*EXERCISE MATERIALS*.
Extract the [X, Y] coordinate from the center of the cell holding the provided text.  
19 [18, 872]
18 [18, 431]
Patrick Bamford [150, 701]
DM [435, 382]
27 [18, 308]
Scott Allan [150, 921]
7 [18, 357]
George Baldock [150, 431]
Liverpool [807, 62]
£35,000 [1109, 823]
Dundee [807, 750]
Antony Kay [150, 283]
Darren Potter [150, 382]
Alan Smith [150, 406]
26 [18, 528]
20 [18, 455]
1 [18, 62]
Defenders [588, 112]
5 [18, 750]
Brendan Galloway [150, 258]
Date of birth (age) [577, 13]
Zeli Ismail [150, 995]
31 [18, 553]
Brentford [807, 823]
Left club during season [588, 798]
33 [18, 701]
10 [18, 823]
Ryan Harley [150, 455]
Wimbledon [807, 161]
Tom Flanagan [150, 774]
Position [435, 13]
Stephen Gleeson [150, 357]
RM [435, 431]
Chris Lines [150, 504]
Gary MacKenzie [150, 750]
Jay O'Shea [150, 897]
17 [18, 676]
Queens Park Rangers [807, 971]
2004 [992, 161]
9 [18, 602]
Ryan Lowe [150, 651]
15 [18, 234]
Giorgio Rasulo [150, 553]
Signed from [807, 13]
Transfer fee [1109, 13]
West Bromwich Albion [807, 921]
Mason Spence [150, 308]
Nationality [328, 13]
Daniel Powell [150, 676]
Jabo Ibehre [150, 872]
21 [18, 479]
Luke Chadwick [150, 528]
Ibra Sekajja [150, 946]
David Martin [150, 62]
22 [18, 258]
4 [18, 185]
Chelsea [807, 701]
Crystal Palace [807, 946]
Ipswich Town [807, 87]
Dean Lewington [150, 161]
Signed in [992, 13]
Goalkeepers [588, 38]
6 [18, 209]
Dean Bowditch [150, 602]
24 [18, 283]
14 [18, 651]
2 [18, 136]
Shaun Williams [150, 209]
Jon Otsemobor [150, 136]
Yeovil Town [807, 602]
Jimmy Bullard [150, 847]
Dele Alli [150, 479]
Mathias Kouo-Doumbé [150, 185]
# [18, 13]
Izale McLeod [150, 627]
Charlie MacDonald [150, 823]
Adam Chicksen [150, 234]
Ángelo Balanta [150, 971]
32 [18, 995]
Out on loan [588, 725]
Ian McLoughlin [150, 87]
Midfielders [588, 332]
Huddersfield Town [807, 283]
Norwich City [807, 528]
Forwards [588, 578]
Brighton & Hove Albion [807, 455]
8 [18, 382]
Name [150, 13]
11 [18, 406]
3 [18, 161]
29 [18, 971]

--

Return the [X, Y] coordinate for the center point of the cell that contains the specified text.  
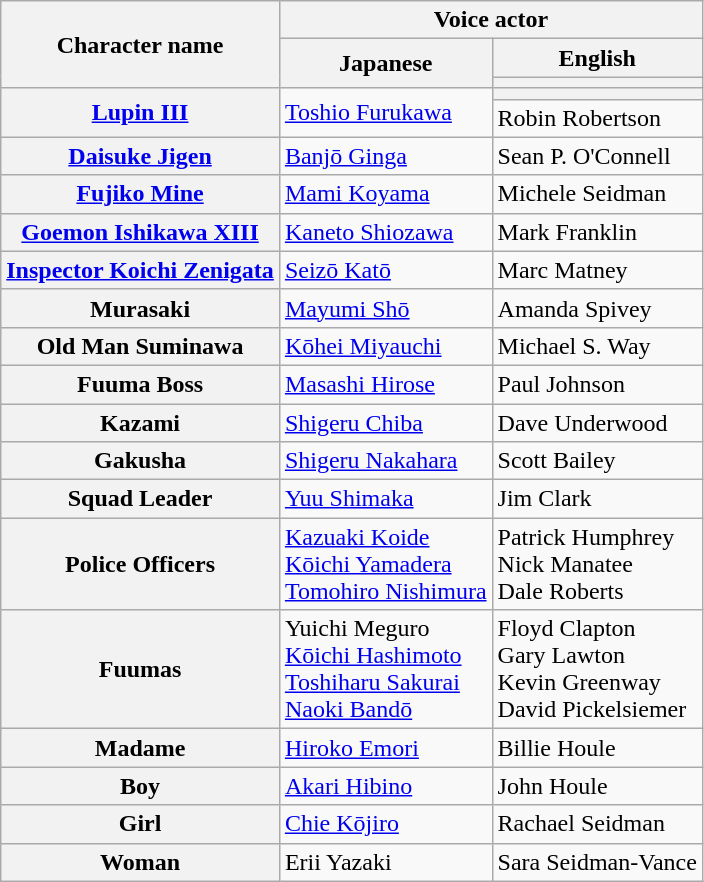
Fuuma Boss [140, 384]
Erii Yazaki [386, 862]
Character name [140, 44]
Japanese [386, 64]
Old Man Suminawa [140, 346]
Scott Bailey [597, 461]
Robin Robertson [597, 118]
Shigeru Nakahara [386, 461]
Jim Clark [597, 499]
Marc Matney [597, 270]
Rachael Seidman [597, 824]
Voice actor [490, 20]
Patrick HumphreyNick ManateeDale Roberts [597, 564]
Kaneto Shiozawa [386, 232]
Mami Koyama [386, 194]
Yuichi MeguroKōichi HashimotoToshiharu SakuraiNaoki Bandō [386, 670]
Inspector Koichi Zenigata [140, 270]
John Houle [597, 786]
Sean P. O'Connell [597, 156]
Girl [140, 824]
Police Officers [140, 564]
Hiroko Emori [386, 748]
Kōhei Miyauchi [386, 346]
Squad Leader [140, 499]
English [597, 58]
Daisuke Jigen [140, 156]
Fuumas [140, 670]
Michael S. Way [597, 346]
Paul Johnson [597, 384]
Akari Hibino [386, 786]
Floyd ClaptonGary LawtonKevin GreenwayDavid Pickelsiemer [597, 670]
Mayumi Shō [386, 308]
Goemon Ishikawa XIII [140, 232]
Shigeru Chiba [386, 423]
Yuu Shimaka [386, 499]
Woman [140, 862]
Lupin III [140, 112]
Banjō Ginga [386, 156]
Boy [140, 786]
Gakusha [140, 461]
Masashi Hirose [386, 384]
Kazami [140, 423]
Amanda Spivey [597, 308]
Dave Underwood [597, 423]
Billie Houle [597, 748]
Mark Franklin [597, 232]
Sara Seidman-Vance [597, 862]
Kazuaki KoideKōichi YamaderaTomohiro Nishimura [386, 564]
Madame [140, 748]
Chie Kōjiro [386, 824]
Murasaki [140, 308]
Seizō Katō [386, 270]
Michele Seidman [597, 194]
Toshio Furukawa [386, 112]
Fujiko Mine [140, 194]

*PROBLEM STATEMENT*.
Recast the lines from the one containing "Fuuma Boss [140, 384]" through the one containing "Fujiko Mine [140, 194]" as a Markdown table with the columns Row and Line. Number each row and leave out any blank lines.

*ANSWER IN FULL*.
| Row | Line |
|---|---|
| 1 | Fuuma Boss [140, 384] |
| 2 | Erii Yazaki [386, 862] |
| 3 | Character name [140, 44] |
| 4 | Japanese [386, 64] |
| 5 | Old Man Suminawa [140, 346] |
| 6 | Scott Bailey [597, 461] |
| 7 | Robin Robertson [597, 118] |
| 8 | Shigeru Nakahara [386, 461] |
| 9 | Jim Clark [597, 499] |
| 10 | Marc Matney [597, 270] |
| 11 | Rachael Seidman [597, 824] |
| 12 | Voice actor [490, 20] |
| 13 | Patrick HumphreyNick ManateeDale Roberts [597, 564] |
| 14 | Kaneto Shiozawa [386, 232] |
| 15 | Mami Koyama [386, 194] |
| 16 | Yuichi MeguroKōichi HashimotoToshiharu SakuraiNaoki Bandō [386, 670] |
| 17 | Inspector Koichi Zenigata [140, 270] |
| 18 | John Houle [597, 786] |
| 19 | Sean P. O'Connell [597, 156] |
| 20 | Girl [140, 824] |
| 21 | Police Officers [140, 564] |
| 22 | Hiroko Emori [386, 748] |
| 23 | Kōhei Miyauchi [386, 346] |
| 24 | Squad Leader [140, 499] |
| 25 | English [597, 58] |
| 26 | Daisuke Jigen [140, 156] |
| 27 | Fuumas [140, 670] |
| 28 | Michael S. Way [597, 346] |
| 29 | Paul Johnson [597, 384] |
| 30 | Akari Hibino [386, 786] |
| 31 | Floyd ClaptonGary LawtonKevin GreenwayDavid Pickelsiemer [597, 670] |
| 32 | Mayumi Shō [386, 308] |
| 33 | Goemon Ishikawa XIII [140, 232] |
| 34 | Shigeru Chiba [386, 423] |
| 35 | Yuu Shimaka [386, 499] |
| 36 | Woman [140, 862] |
| 37 | Lupin III [140, 112] |
| 38 | Banjō Ginga [386, 156] |
| 39 | Boy [140, 786] |
| 40 | Gakusha [140, 461] |
| 41 | Masashi Hirose [386, 384] |
| 42 | Kazami [140, 423] |
| 43 | Amanda Spivey [597, 308] |
| 44 | Dave Underwood [597, 423] |
| 45 | Billie Houle [597, 748] |
| 46 | Mark Franklin [597, 232] |
| 47 | Sara Seidman-Vance [597, 862] |
| 48 | Kazuaki KoideKōichi YamaderaTomohiro Nishimura [386, 564] |
| 49 | Madame [140, 748] |
| 50 | Chie Kōjiro [386, 824] |
| 51 | Murasaki [140, 308] |
| 52 | Seizō Katō [386, 270] |
| 53 | Michele Seidman [597, 194] |
| 54 | Toshio Furukawa [386, 112] |
| 55 | Fujiko Mine [140, 194] |